## Problem
Out of the listing below, copy every line that carries the string "pink".
[Input material — start]
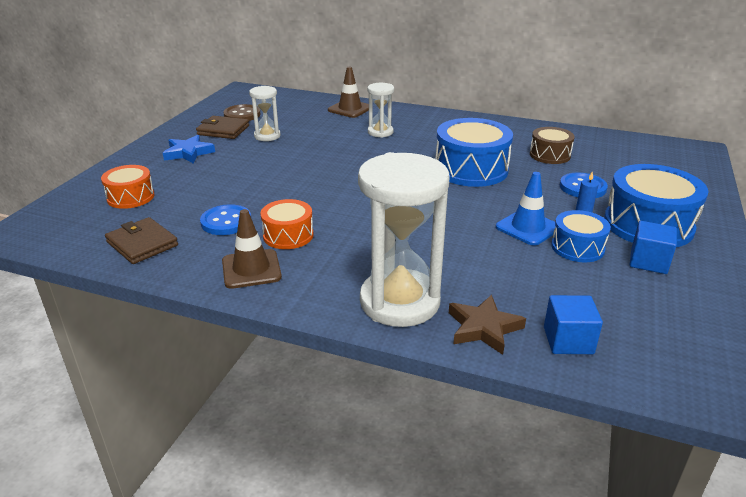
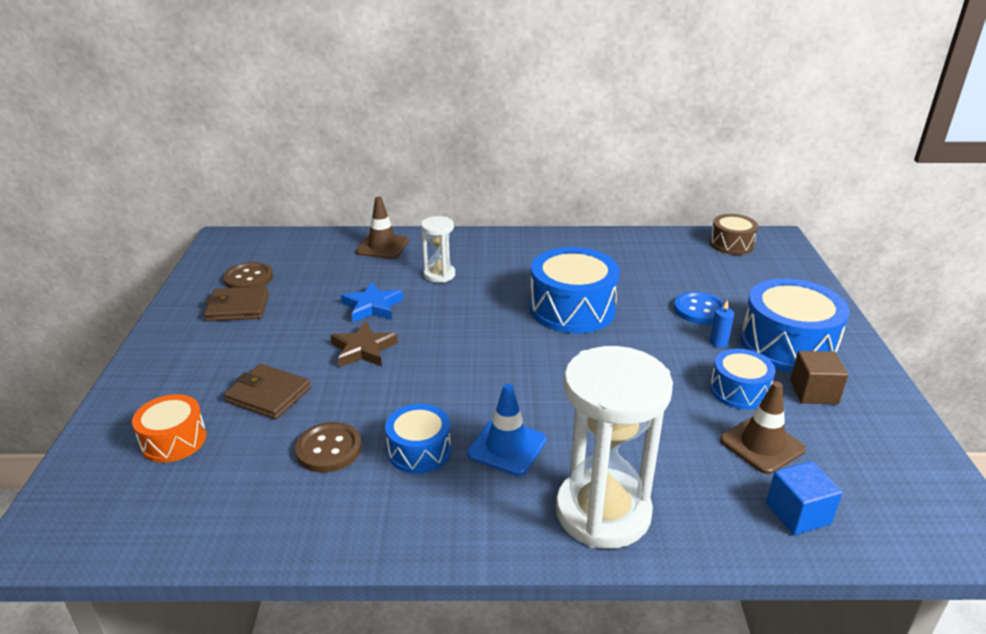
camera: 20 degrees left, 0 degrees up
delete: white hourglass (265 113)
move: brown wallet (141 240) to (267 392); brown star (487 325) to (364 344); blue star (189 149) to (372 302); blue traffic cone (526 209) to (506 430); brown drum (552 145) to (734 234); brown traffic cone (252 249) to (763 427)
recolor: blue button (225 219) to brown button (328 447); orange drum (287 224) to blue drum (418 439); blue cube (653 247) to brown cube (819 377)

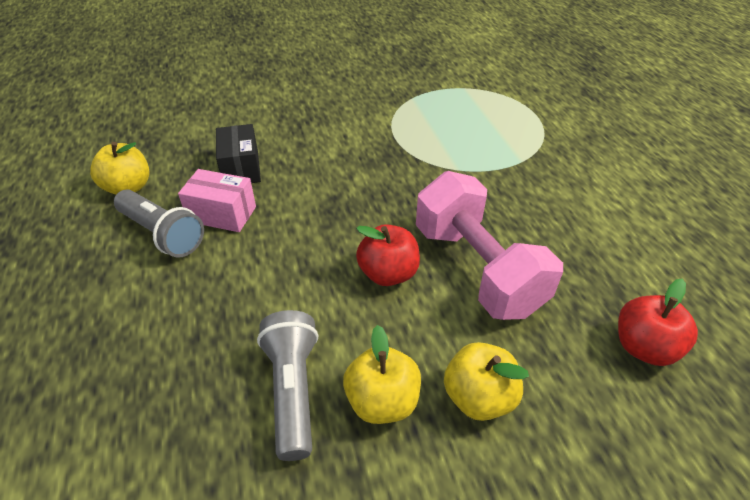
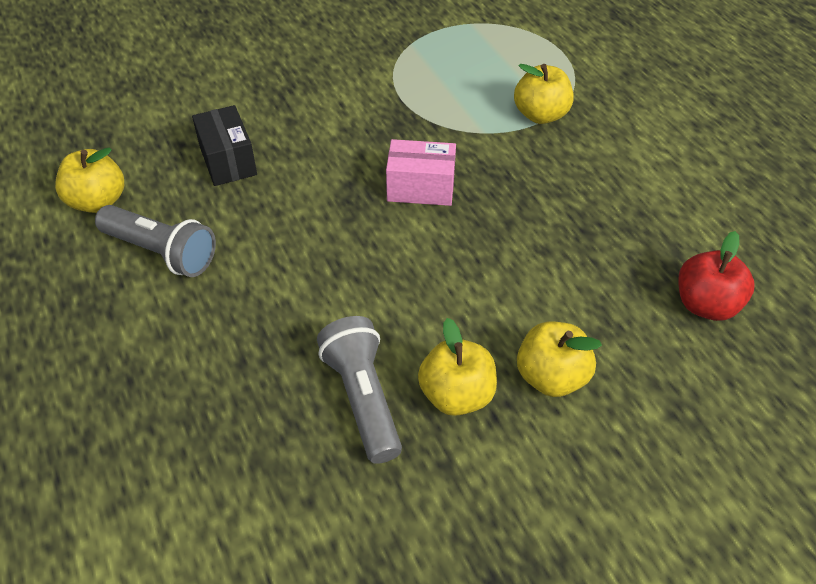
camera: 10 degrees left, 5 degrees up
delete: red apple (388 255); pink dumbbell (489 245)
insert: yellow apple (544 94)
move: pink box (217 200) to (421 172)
[Input material — finish]
## Written solution
delete: red apple (388 255); pink dumbbell (489 245)
move: pink box (217 200) to (421 172)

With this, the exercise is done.